§ PROBLEM: Where an entry contains an image, skip the image and print the rest exactly.

Multi-step shape changes:
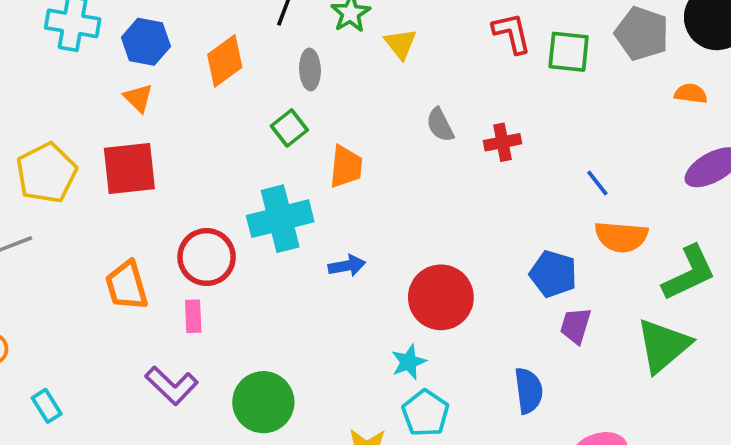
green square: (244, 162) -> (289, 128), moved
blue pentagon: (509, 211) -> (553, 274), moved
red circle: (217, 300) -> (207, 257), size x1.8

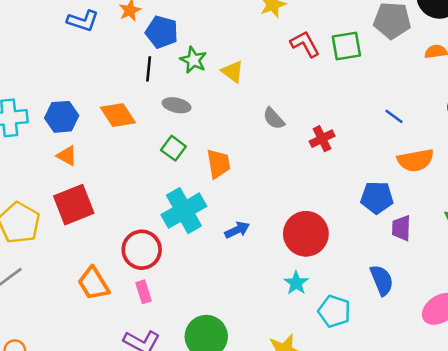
orange diamond: (225, 61) -> (118, 115), turned -72
gray ellipse: (310, 69) -> (177, 105), turned -60
red cross: (502, 142) -> (322, 139), moved
blue line: (597, 183) -> (394, 116), moved
cyan pentagon: (425, 413) -> (334, 311), moved

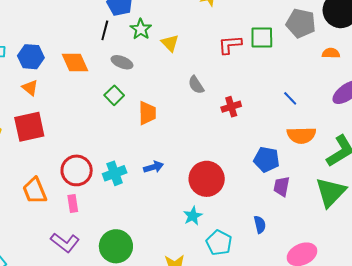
red L-shape: (305, 44) -> (230, 45), moved, turned -75
cyan cross: (184, 211) -> (115, 173), moved, size x0.7
blue semicircle: (382, 280) -> (260, 225), size x0.7

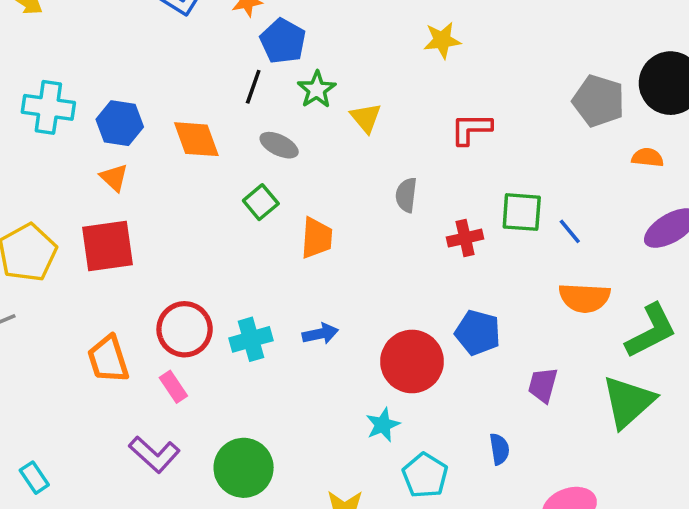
green square: (262, 38) -> (522, 212), moved
gray semicircle: (196, 85) -> (406, 195), turned 36
blue pentagon: (266, 159) -> (478, 333), moved
pink rectangle: (73, 204) -> (173, 387), turned -30

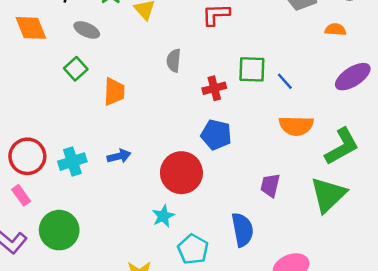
blue pentagon: (478, 333) -> (216, 135), moved
blue semicircle: (499, 449) -> (242, 230), size x1.6
green circle: (244, 468) -> (59, 230), moved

§ RESPONSE TO THIS EXERCISE:
green square: (244, 162) -> (289, 128), moved
blue pentagon: (509, 211) -> (553, 274), moved
red circle: (217, 300) -> (207, 257), size x1.8

orange diamond: (225, 61) -> (118, 115), turned -72
gray ellipse: (310, 69) -> (177, 105), turned -60
red cross: (502, 142) -> (322, 139), moved
blue line: (597, 183) -> (394, 116), moved
cyan pentagon: (425, 413) -> (334, 311), moved

red L-shape: (305, 44) -> (230, 45), moved, turned -75
cyan cross: (184, 211) -> (115, 173), moved, size x0.7
blue semicircle: (382, 280) -> (260, 225), size x0.7

green square: (262, 38) -> (522, 212), moved
gray semicircle: (196, 85) -> (406, 195), turned 36
blue pentagon: (266, 159) -> (478, 333), moved
pink rectangle: (73, 204) -> (173, 387), turned -30

blue pentagon: (478, 333) -> (216, 135), moved
blue semicircle: (499, 449) -> (242, 230), size x1.6
green circle: (244, 468) -> (59, 230), moved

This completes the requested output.